EXERCISE AIM: Reproduce all lines of the listing below in which the word "black" occurs.

GIVEN MATERIAL:

# # # #

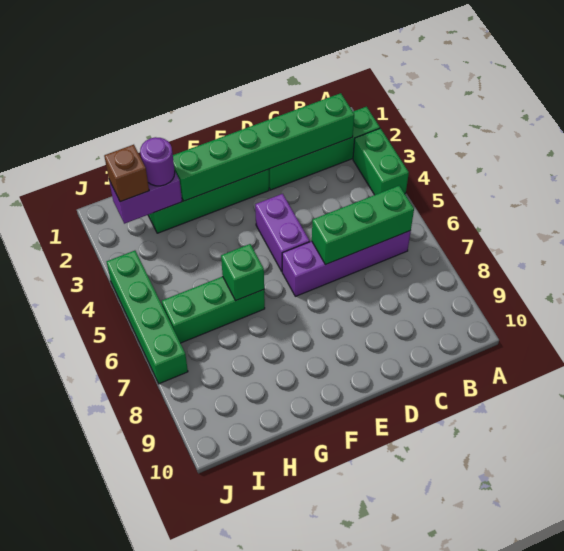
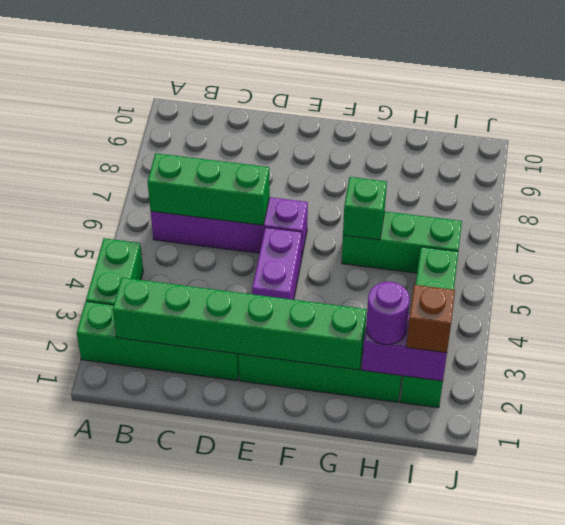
green brick J4:J7 level 1 -> green brick I2:I5 level 1

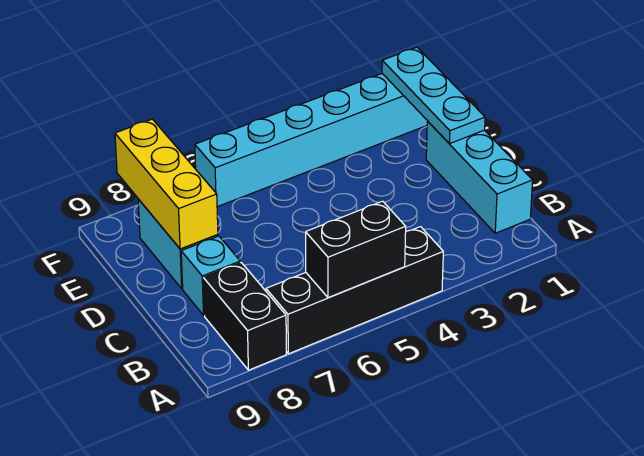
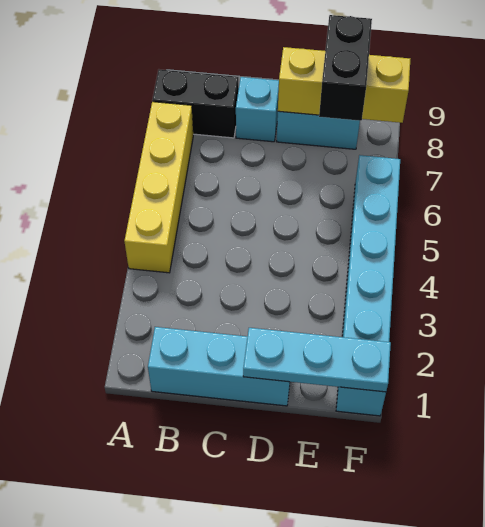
black brick A4:A7 level 1 -> yellow brick A4:A7 level 1
black brick A5:A6 level 2 -> black brick E7:E8 level 3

# # # #

SOLUTION TO THIS TASK:
black brick A4:A7 level 1 -> yellow brick A4:A7 level 1
black brick A5:A6 level 2 -> black brick E7:E8 level 3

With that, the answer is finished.